**Problem requirements**: In the data below, set down exactly the lines from the one containing "LINE1 pin VCC: 3V3 -> none" up to and including the one containing "STEPPER1 pin IN4: D7 -> D9". Leave the pictures out.

START Data for this task

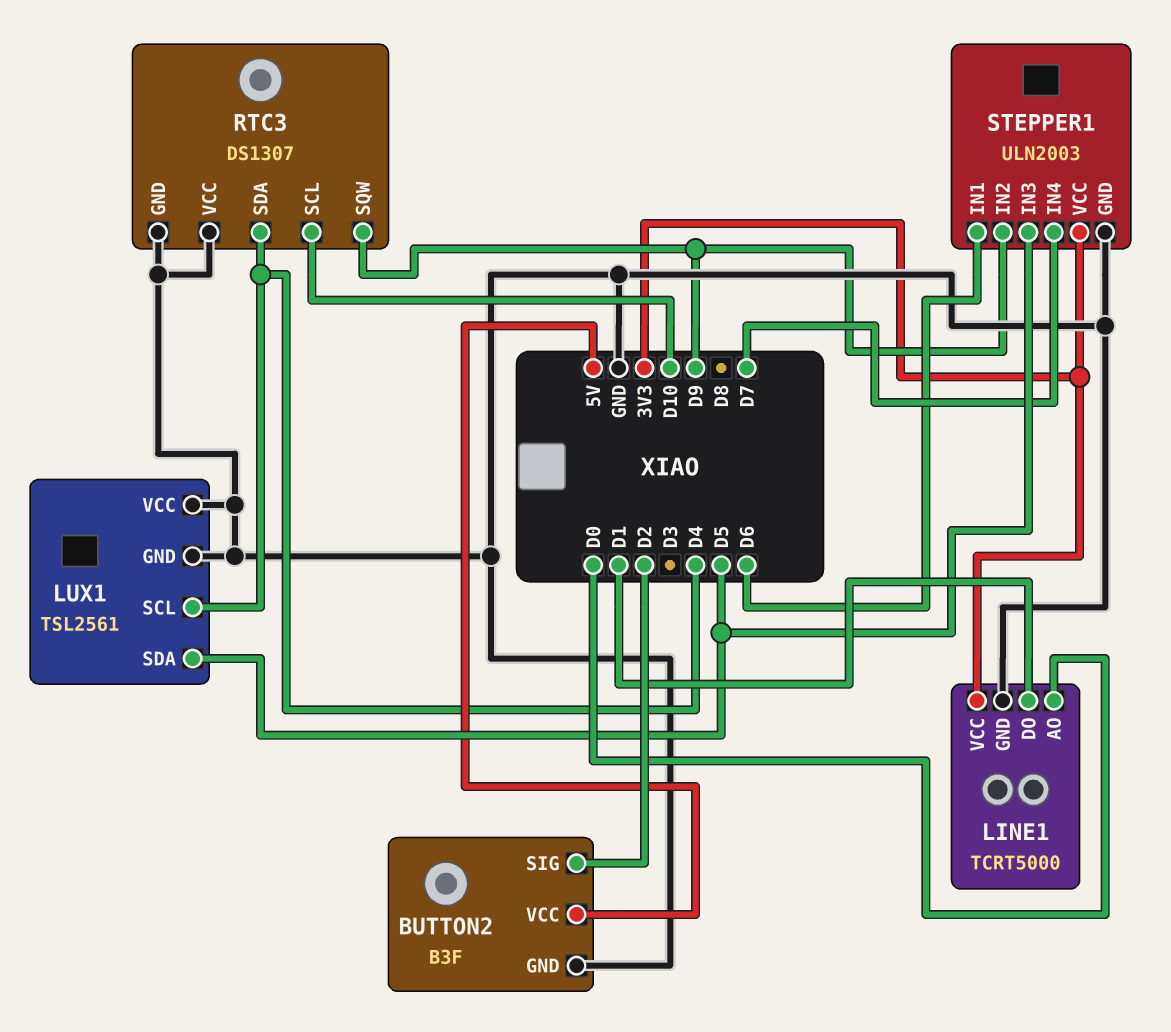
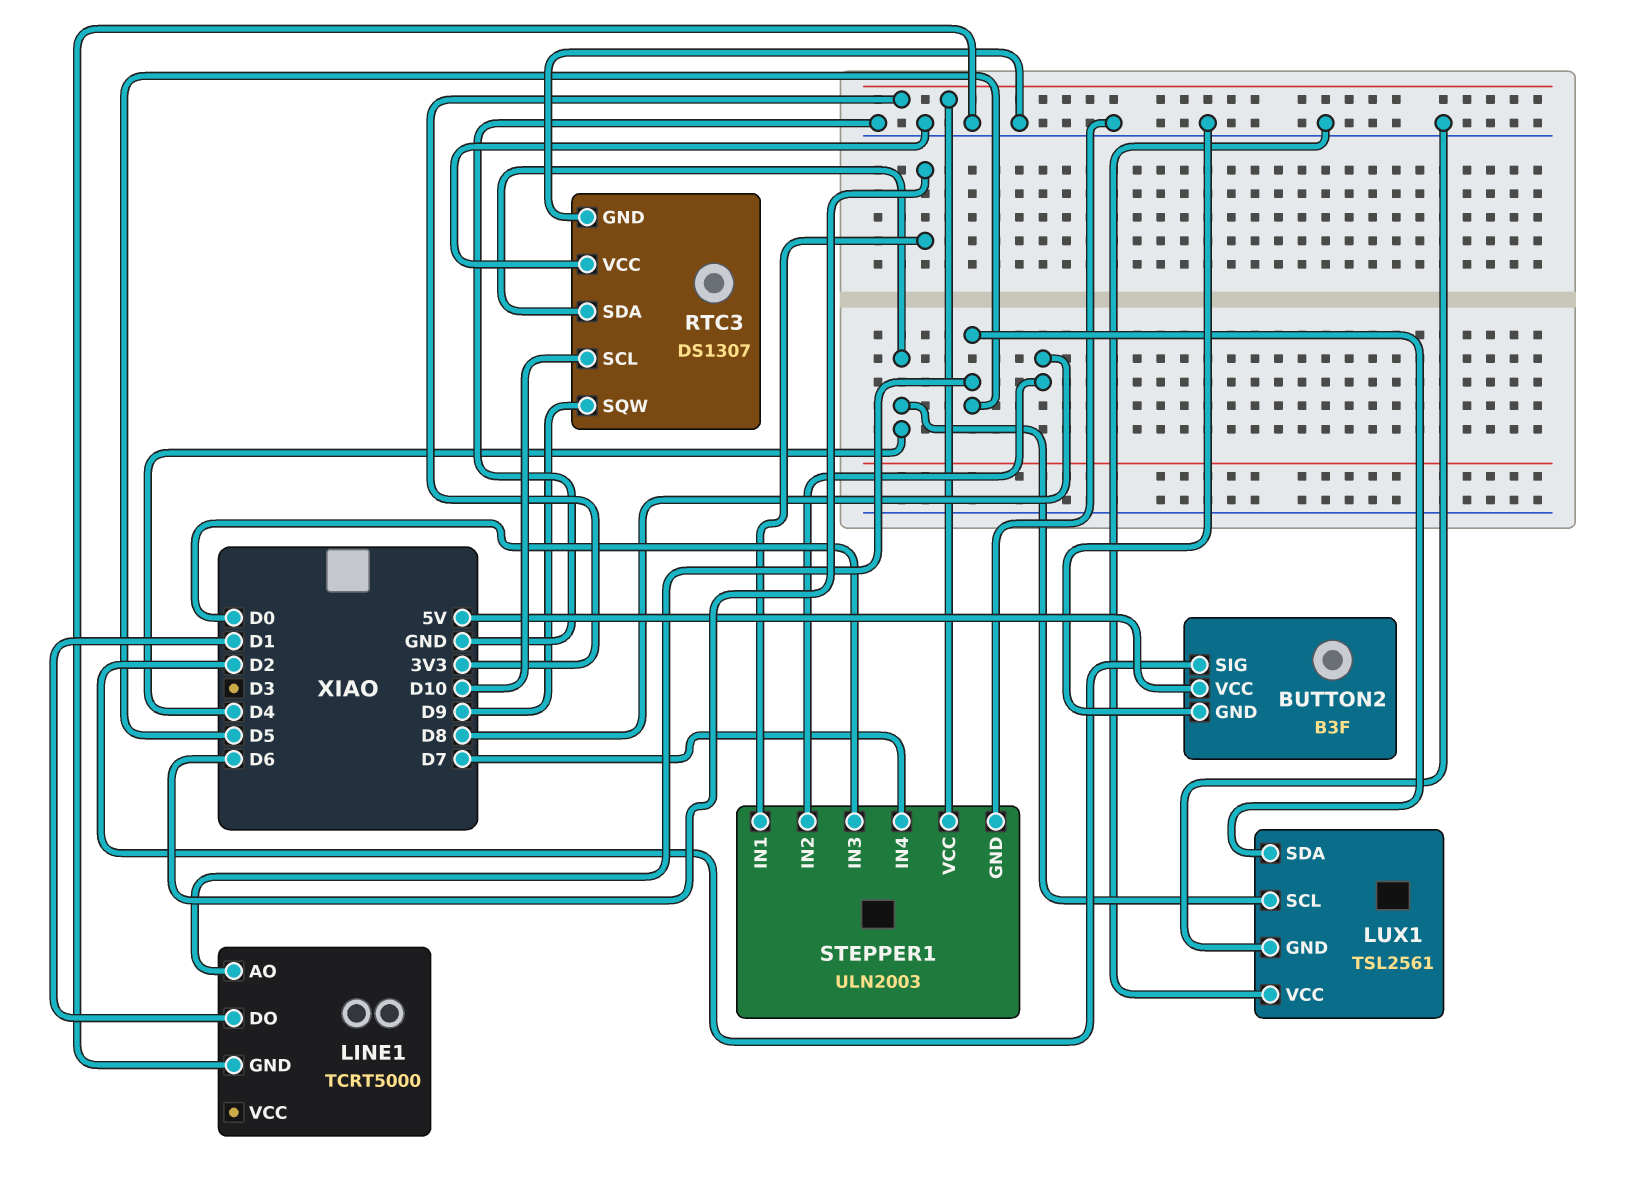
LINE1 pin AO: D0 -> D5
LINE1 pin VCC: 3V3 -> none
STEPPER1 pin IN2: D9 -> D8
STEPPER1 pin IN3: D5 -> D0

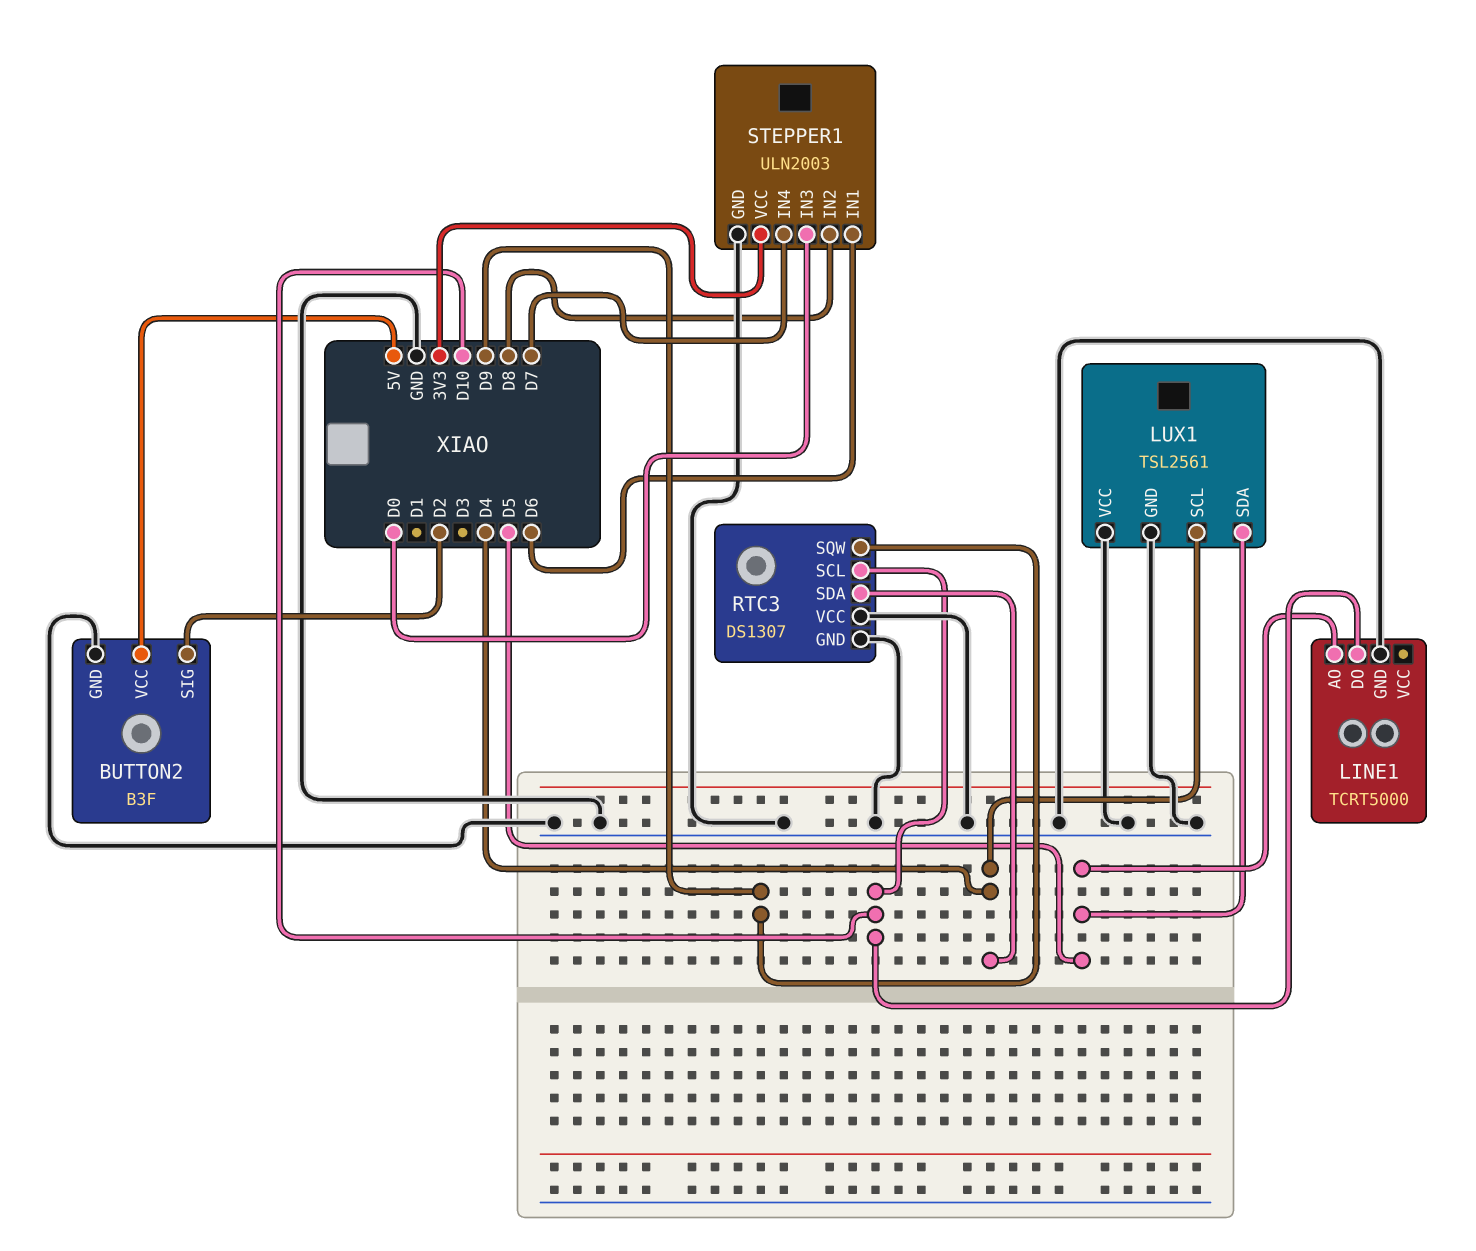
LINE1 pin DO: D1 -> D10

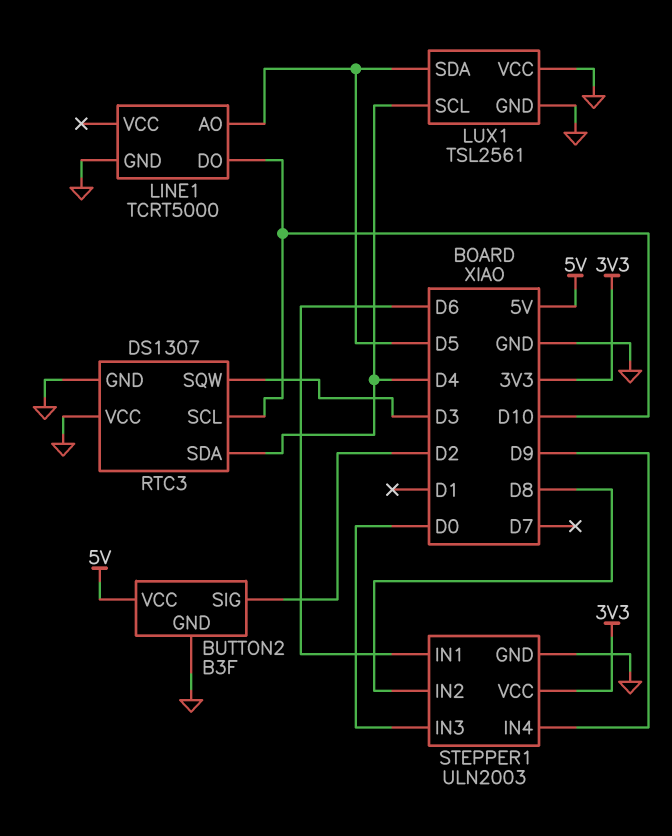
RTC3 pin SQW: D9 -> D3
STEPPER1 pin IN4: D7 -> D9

END Data for this task
START Data for this task

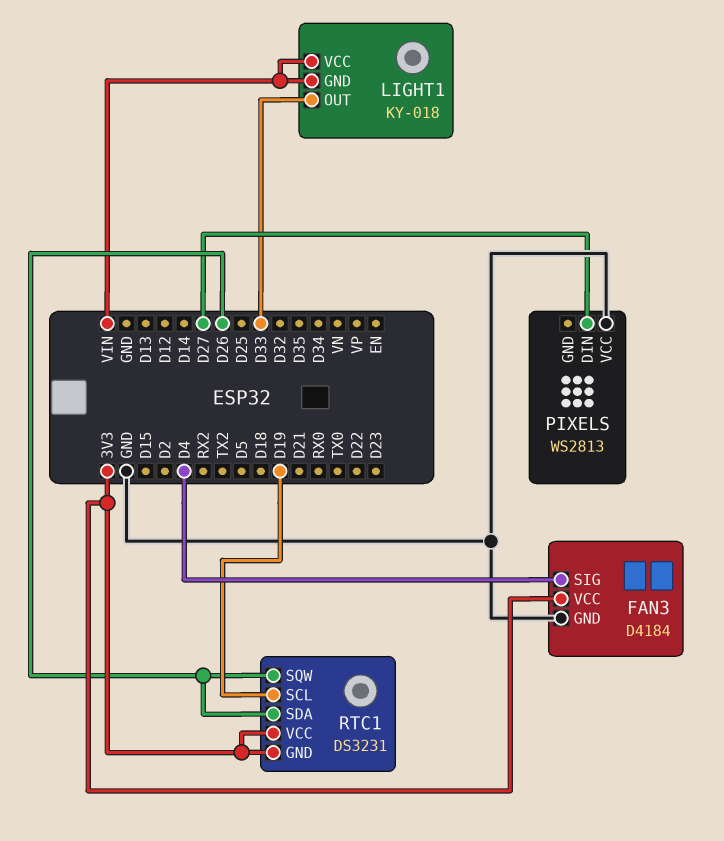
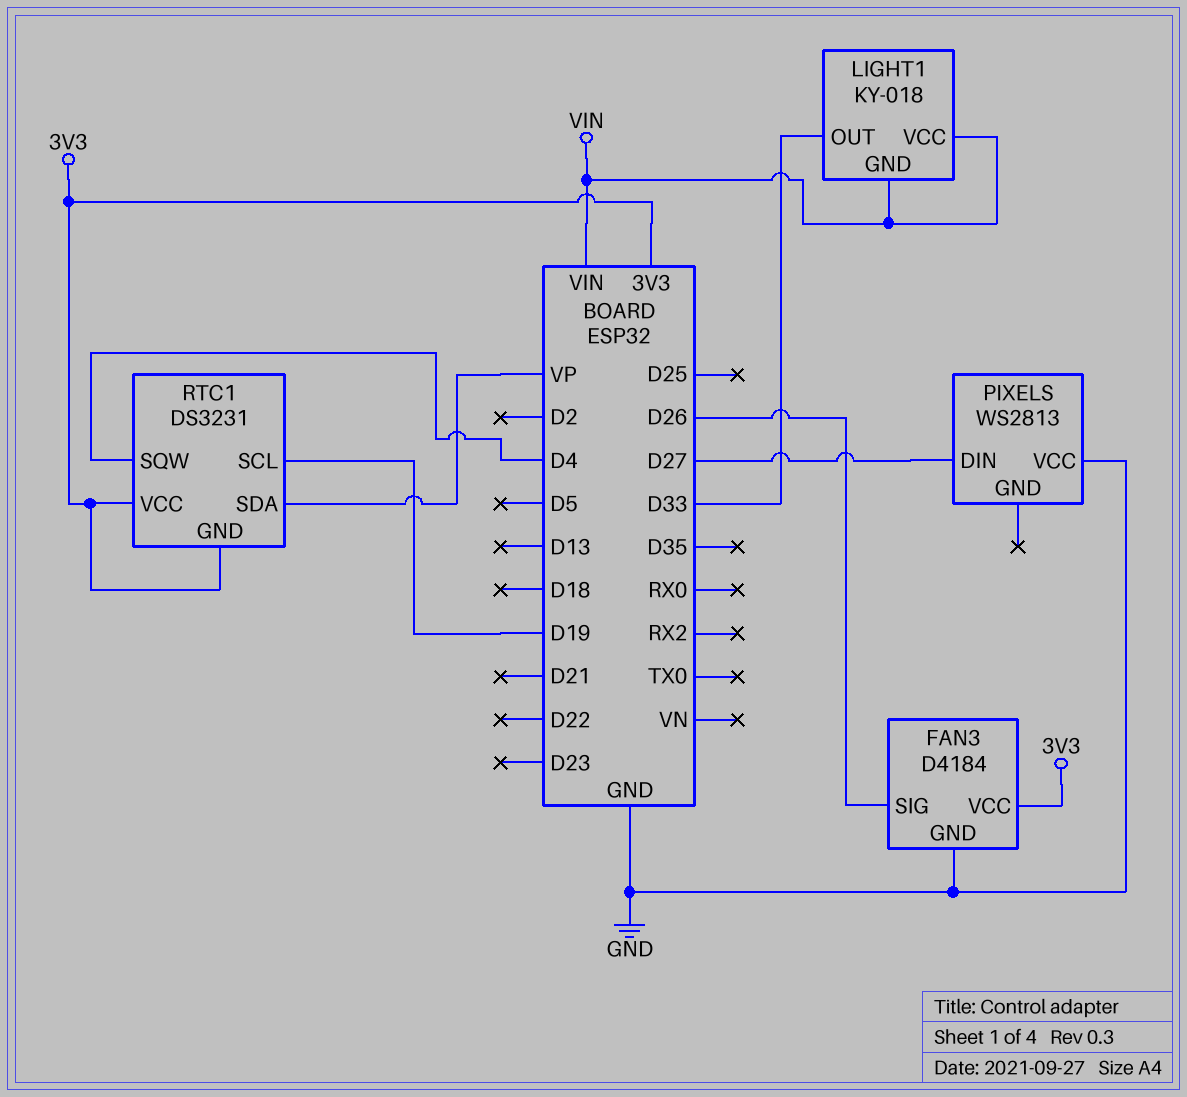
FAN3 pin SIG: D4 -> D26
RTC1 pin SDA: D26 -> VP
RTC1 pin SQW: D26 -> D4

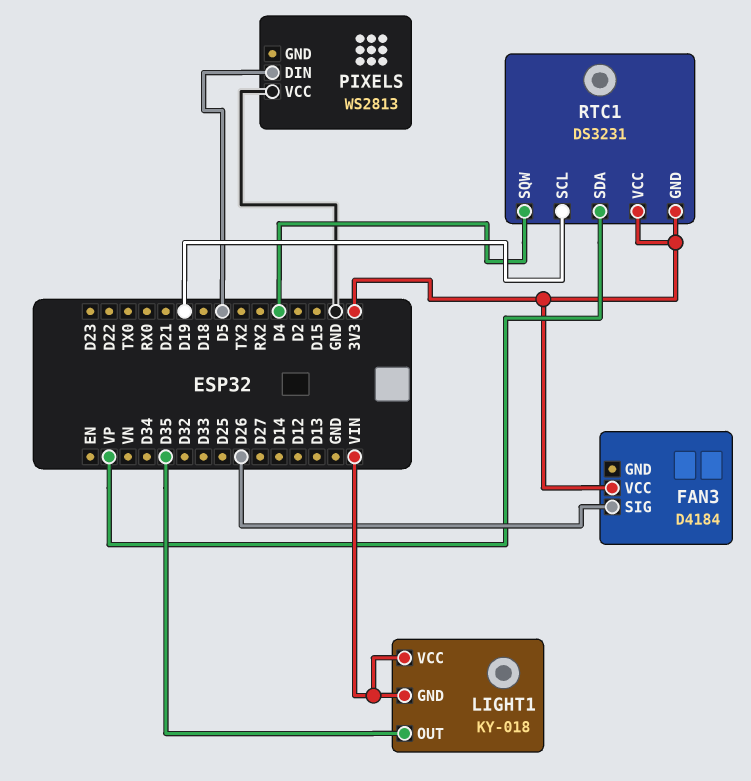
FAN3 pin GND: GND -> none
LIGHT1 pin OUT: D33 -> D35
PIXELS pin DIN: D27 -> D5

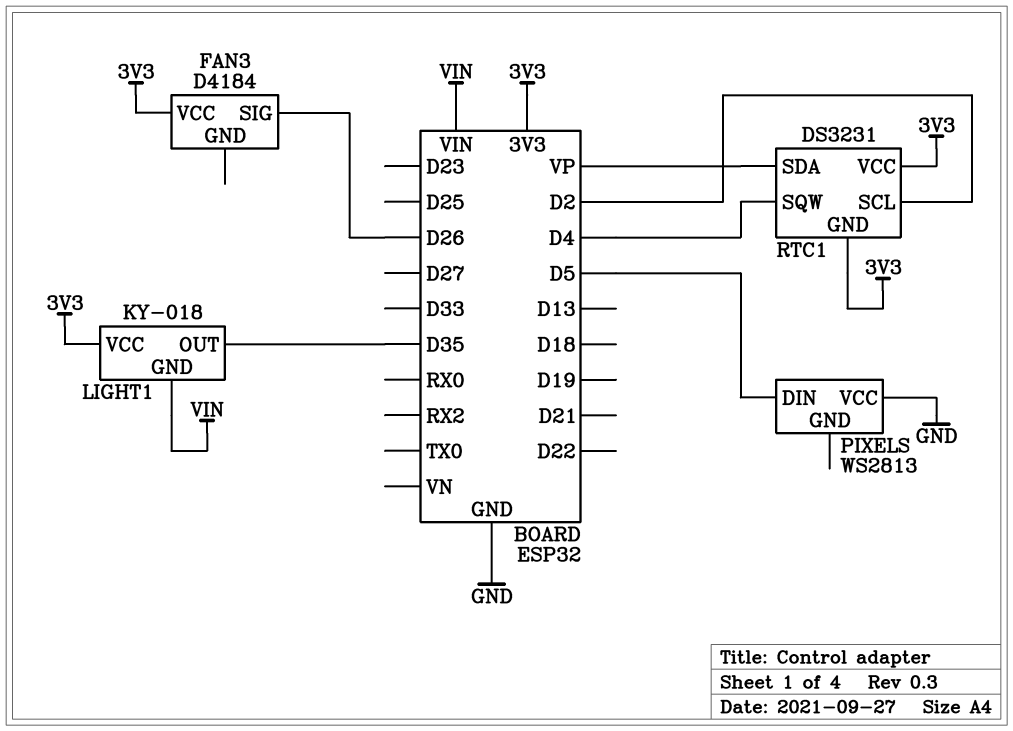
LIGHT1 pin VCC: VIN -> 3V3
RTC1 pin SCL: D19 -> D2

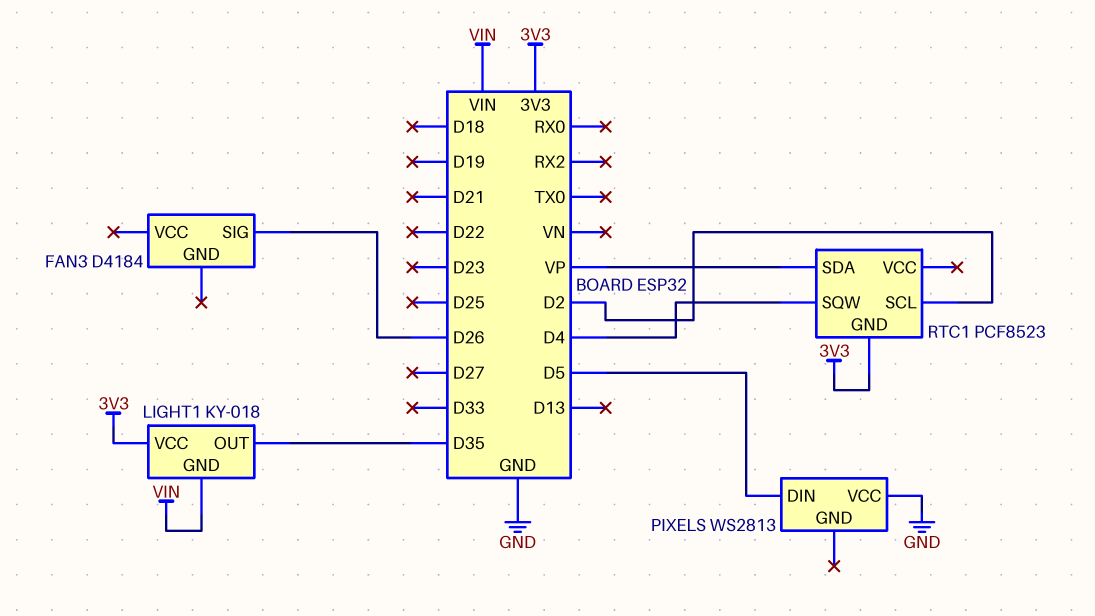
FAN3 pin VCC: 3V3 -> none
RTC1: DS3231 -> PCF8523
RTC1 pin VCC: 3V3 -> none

END Data for this task

**Written response**:
LINE1 pin VCC: 3V3 -> none
STEPPER1 pin IN2: D9 -> D8
STEPPER1 pin IN3: D5 -> D0

LINE1 pin DO: D1 -> D10

RTC3 pin SQW: D9 -> D3
STEPPER1 pin IN4: D7 -> D9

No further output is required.